Whenever the string "pink" turns up in a line of the data below, copy that line.

[DATA TO PROCESS Boundary: Start]

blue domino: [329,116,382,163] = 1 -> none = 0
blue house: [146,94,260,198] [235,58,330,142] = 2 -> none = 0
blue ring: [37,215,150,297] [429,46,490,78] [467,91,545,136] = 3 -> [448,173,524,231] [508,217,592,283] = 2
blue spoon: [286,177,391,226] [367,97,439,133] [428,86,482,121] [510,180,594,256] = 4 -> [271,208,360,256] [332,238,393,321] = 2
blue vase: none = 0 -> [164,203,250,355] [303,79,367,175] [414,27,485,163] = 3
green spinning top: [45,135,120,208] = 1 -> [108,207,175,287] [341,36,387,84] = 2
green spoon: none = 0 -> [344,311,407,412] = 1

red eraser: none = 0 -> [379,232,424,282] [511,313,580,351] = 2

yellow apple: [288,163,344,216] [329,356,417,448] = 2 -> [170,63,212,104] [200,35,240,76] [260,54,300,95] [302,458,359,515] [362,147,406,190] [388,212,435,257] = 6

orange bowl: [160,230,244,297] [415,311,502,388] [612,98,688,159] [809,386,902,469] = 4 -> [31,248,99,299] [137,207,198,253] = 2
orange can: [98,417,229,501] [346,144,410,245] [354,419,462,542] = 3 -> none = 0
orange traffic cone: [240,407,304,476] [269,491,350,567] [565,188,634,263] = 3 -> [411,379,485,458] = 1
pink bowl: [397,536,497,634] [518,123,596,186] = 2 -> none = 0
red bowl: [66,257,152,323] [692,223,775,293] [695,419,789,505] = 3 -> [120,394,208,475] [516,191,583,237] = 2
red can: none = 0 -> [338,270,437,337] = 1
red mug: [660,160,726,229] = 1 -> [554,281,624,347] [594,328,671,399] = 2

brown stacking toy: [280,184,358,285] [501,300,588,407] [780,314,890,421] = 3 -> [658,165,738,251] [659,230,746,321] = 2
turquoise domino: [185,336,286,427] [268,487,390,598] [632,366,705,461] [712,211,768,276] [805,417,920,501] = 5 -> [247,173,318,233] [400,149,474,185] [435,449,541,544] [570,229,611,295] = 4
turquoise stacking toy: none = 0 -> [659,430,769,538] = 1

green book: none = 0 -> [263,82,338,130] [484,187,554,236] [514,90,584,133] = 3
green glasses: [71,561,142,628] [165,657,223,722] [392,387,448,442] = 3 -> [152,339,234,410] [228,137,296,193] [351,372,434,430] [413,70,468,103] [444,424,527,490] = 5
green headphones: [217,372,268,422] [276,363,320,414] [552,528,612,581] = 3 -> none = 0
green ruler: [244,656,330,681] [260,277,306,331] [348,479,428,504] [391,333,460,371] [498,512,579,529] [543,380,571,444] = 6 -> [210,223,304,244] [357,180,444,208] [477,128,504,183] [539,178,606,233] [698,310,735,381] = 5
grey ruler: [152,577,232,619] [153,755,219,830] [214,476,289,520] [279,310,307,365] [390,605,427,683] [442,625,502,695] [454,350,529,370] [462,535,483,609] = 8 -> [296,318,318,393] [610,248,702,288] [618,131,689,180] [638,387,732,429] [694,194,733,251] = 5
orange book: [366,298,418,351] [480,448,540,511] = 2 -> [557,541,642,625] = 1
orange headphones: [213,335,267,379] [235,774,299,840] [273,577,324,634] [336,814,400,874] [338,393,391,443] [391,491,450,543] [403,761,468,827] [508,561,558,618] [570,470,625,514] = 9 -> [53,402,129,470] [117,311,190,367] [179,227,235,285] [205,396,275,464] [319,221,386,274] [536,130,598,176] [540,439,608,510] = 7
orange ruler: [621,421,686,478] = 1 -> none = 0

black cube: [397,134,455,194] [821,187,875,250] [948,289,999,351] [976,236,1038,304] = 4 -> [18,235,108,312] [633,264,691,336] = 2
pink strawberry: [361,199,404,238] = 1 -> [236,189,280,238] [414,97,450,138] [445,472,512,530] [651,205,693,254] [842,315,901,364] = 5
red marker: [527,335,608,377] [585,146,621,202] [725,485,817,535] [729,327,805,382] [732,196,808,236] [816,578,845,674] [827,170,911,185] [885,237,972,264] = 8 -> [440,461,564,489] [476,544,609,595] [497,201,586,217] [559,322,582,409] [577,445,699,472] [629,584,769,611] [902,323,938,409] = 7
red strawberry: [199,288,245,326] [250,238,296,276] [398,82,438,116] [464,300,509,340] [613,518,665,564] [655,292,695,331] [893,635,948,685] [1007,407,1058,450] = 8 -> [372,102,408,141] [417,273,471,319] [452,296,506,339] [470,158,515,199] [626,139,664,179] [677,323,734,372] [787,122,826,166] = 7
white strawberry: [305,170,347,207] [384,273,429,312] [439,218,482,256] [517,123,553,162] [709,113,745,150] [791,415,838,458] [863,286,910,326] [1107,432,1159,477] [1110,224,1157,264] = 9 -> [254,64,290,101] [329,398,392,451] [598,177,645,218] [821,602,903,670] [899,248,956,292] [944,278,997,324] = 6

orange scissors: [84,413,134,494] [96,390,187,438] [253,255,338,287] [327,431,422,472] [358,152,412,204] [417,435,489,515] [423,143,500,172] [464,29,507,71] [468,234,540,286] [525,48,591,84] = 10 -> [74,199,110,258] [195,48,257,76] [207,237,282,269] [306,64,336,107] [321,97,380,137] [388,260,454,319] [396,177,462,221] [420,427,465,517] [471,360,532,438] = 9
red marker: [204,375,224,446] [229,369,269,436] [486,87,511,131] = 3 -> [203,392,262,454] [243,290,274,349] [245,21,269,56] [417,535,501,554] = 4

[DATA TO PROCESS Boundary: End]

__TASK SOLUTION__:
pink bowl: [397,536,497,634] [518,123,596,186] = 2 -> none = 0
pink strawberry: [361,199,404,238] = 1 -> [236,189,280,238] [414,97,450,138] [445,472,512,530] [651,205,693,254] [842,315,901,364] = 5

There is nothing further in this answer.